=== AIM OF THE TASK ===
If a line in the entries includes "white", show that line.

Before-and-after object listings
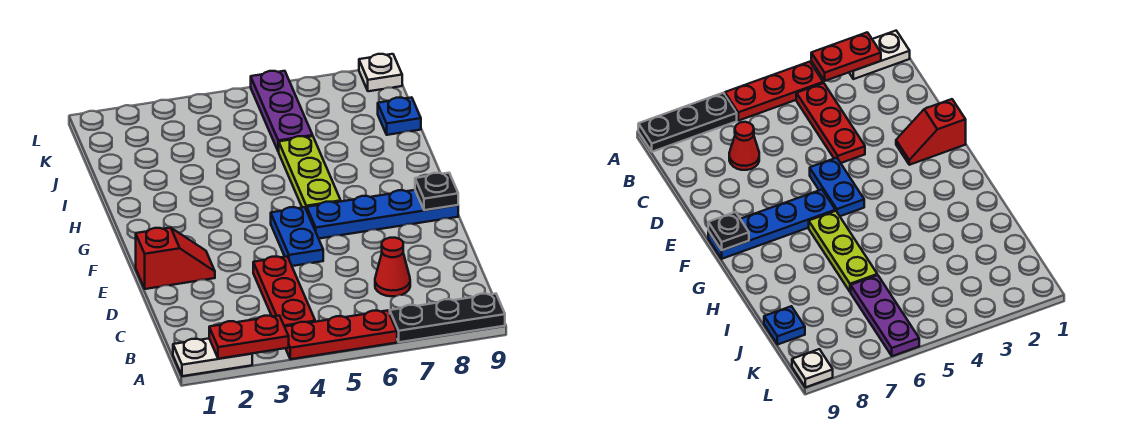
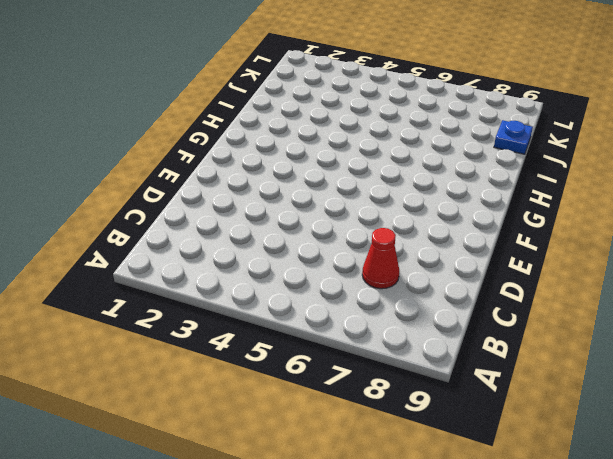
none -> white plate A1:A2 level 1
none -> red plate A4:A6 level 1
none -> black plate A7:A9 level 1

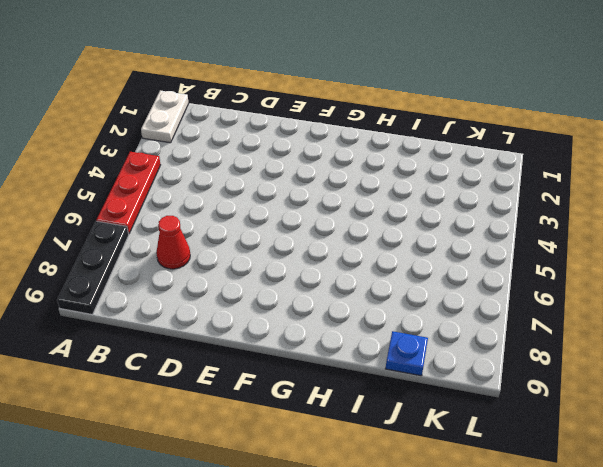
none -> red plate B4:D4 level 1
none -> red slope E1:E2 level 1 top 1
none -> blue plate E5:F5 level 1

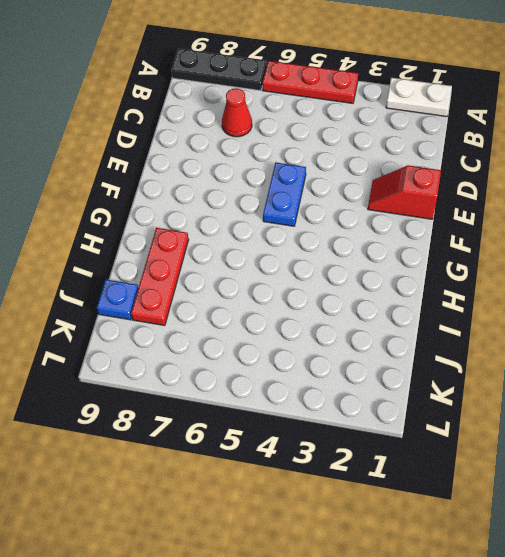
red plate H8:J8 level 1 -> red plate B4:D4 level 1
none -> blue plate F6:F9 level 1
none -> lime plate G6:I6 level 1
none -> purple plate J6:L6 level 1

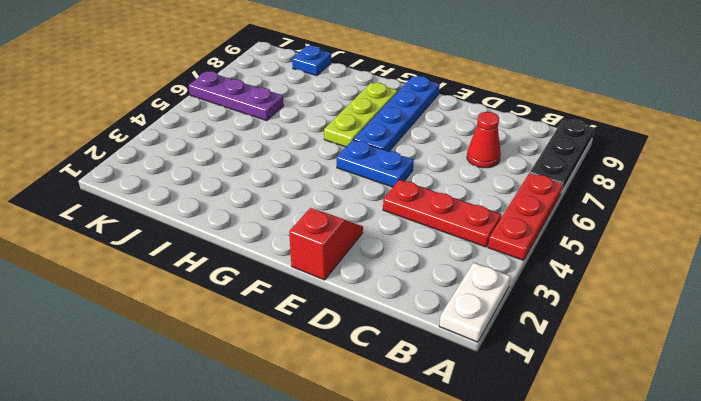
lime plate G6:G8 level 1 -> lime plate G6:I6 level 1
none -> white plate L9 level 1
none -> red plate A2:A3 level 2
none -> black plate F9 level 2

=== RESULT BELOW ===
none -> white plate A1:A2 level 1
none -> white plate L9 level 1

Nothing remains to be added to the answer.